→ What you will do
Reproduce the records exactly, but not the pictures.

*** Dataset content ***

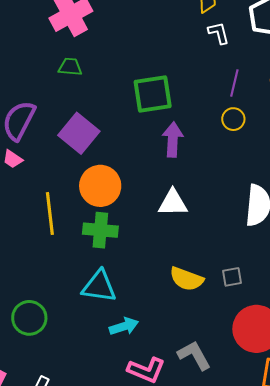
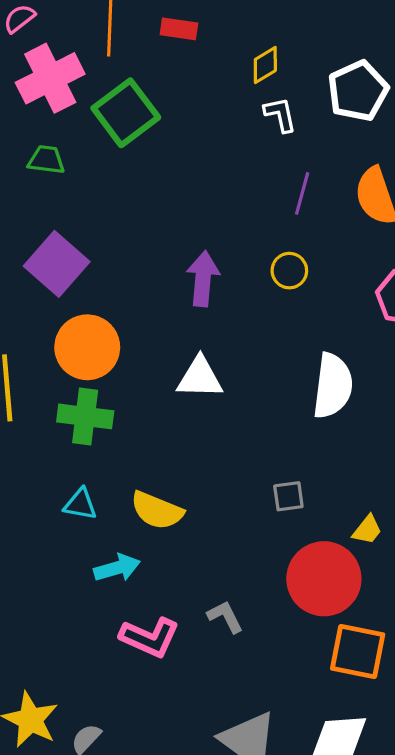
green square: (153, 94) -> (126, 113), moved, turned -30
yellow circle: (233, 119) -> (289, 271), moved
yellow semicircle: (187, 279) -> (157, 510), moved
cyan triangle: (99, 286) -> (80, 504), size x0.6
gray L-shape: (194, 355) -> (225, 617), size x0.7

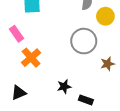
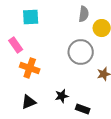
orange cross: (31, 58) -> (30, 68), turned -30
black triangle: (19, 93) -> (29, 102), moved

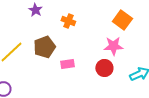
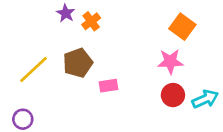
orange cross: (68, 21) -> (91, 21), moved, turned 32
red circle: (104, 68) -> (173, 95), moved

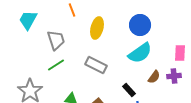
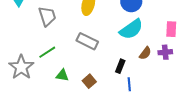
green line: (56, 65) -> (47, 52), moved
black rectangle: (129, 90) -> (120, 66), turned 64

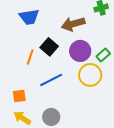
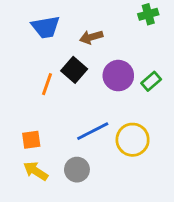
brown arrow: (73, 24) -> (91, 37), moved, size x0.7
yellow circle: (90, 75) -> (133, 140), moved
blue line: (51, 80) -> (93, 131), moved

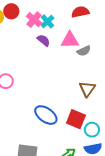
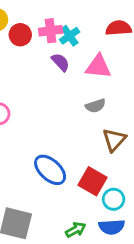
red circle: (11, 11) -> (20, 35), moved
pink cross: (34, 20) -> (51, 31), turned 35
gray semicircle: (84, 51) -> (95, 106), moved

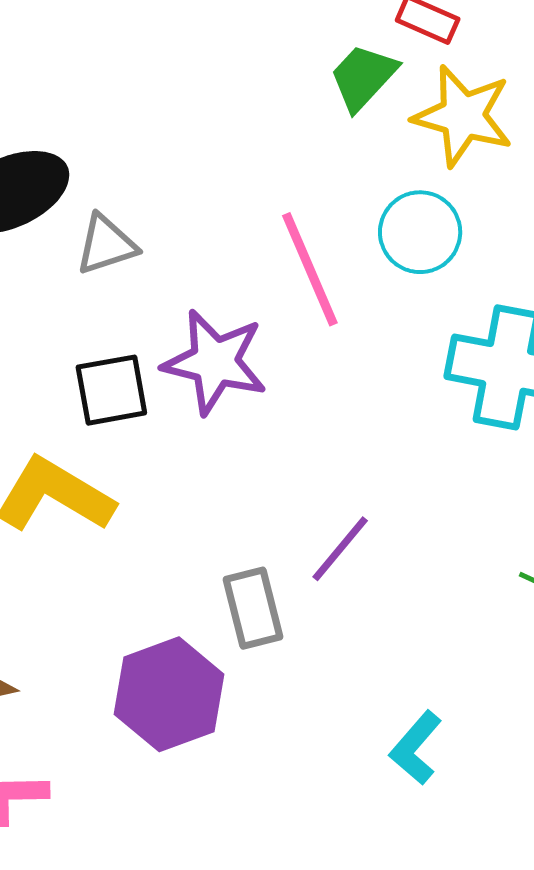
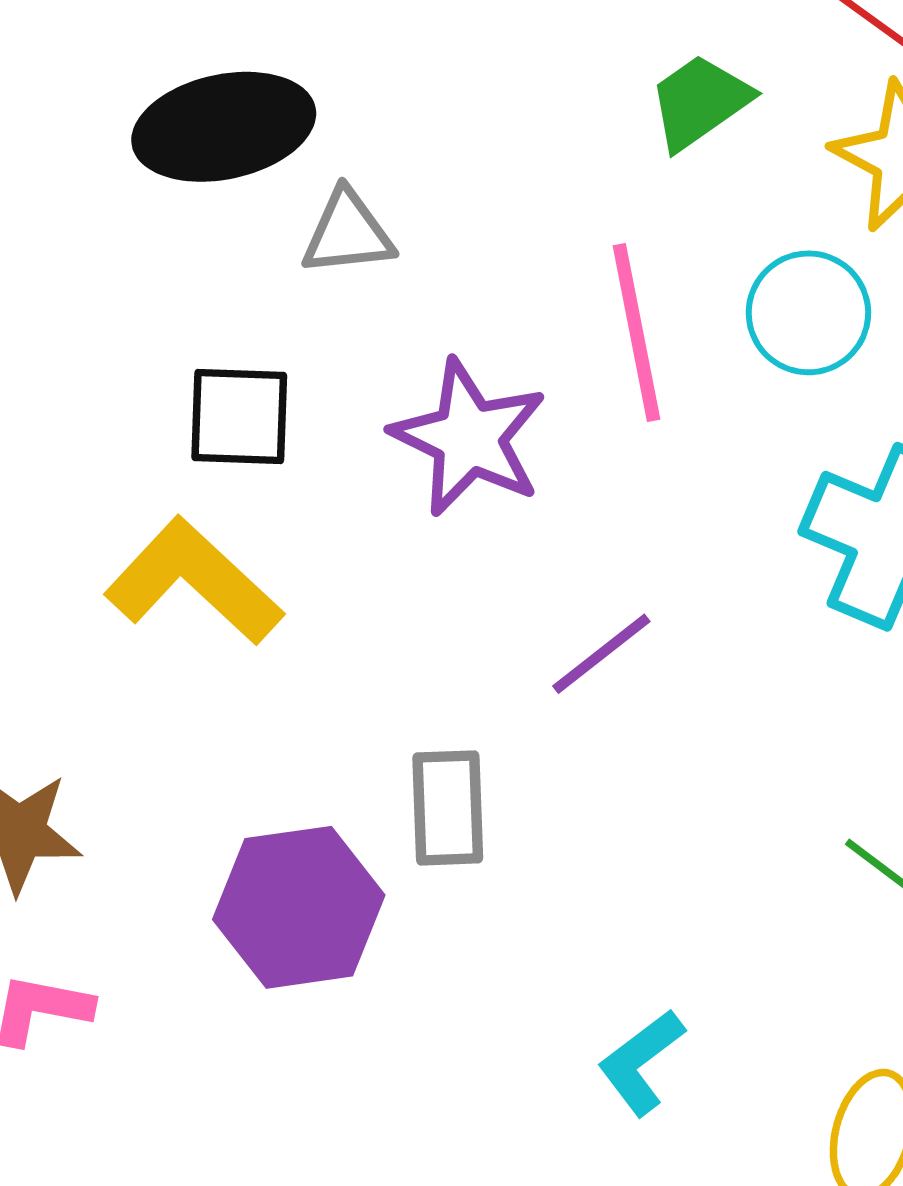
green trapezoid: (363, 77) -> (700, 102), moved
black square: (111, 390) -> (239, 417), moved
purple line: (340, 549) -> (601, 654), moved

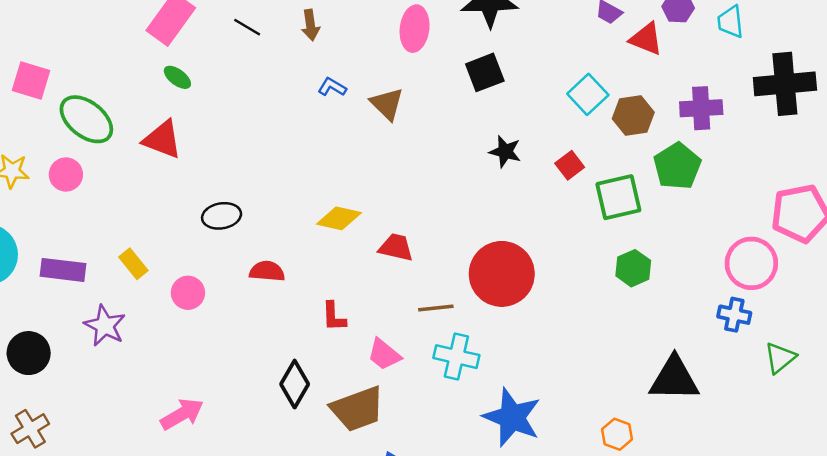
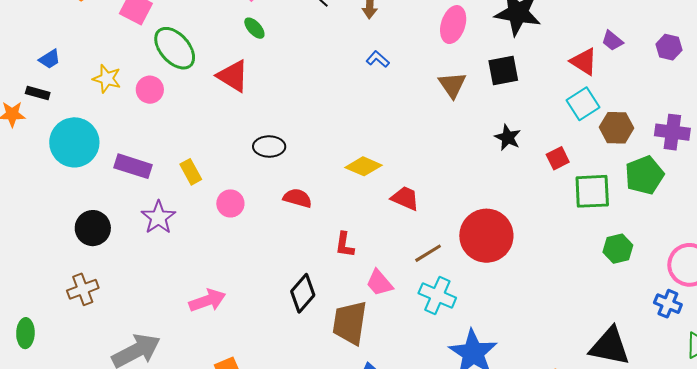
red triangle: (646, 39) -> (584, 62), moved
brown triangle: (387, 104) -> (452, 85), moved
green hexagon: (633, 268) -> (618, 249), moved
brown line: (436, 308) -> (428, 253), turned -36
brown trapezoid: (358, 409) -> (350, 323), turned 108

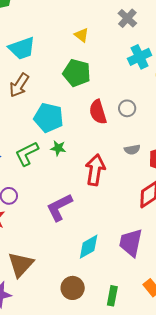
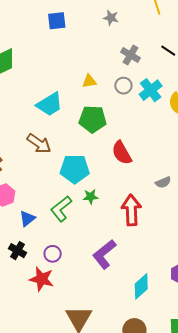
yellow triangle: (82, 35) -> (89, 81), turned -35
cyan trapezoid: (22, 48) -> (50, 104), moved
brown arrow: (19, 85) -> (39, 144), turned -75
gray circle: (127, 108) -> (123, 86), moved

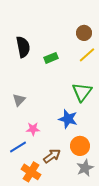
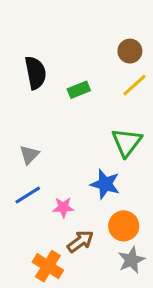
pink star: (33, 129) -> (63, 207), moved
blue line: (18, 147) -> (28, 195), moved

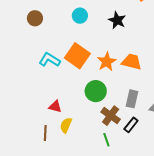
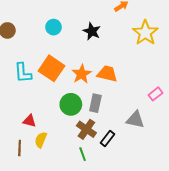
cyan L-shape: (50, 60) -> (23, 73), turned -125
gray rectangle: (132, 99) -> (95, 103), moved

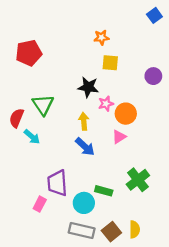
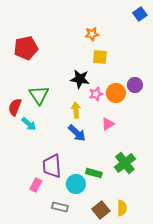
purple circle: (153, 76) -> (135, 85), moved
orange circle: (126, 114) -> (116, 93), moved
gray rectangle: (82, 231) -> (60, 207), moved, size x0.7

*** End of Dataset content ***

→ Written response
green square: (153, 94) -> (126, 113), moved, turned -30
yellow circle: (233, 119) -> (289, 271), moved
yellow semicircle: (187, 279) -> (157, 510), moved
cyan triangle: (99, 286) -> (80, 504), size x0.6
gray L-shape: (194, 355) -> (225, 617), size x0.7

orange cross: (31, 58) -> (30, 68), turned -30
black triangle: (19, 93) -> (29, 102), moved

orange cross: (68, 21) -> (91, 21), moved, turned 32
red circle: (104, 68) -> (173, 95), moved

green line: (56, 65) -> (47, 52), moved
black rectangle: (129, 90) -> (120, 66), turned 64

brown arrow: (73, 24) -> (91, 37), moved, size x0.7
yellow circle: (90, 75) -> (133, 140), moved
blue line: (51, 80) -> (93, 131), moved

red circle: (11, 11) -> (20, 35), moved
pink cross: (34, 20) -> (51, 31), turned 35
gray semicircle: (84, 51) -> (95, 106), moved

green trapezoid: (363, 77) -> (700, 102), moved
black square: (111, 390) -> (239, 417), moved
purple line: (340, 549) -> (601, 654), moved

red triangle: (646, 39) -> (584, 62), moved
brown triangle: (387, 104) -> (452, 85), moved
green hexagon: (633, 268) -> (618, 249), moved
brown line: (436, 308) -> (428, 253), turned -36
brown trapezoid: (358, 409) -> (350, 323), turned 108

yellow triangle: (82, 35) -> (89, 81), turned -35
cyan trapezoid: (22, 48) -> (50, 104), moved
brown arrow: (19, 85) -> (39, 144), turned -75
gray circle: (127, 108) -> (123, 86), moved

pink star: (33, 129) -> (63, 207), moved
blue line: (18, 147) -> (28, 195), moved

cyan L-shape: (50, 60) -> (23, 73), turned -125
gray rectangle: (132, 99) -> (95, 103), moved

purple circle: (153, 76) -> (135, 85), moved
orange circle: (126, 114) -> (116, 93), moved
gray rectangle: (82, 231) -> (60, 207), moved, size x0.7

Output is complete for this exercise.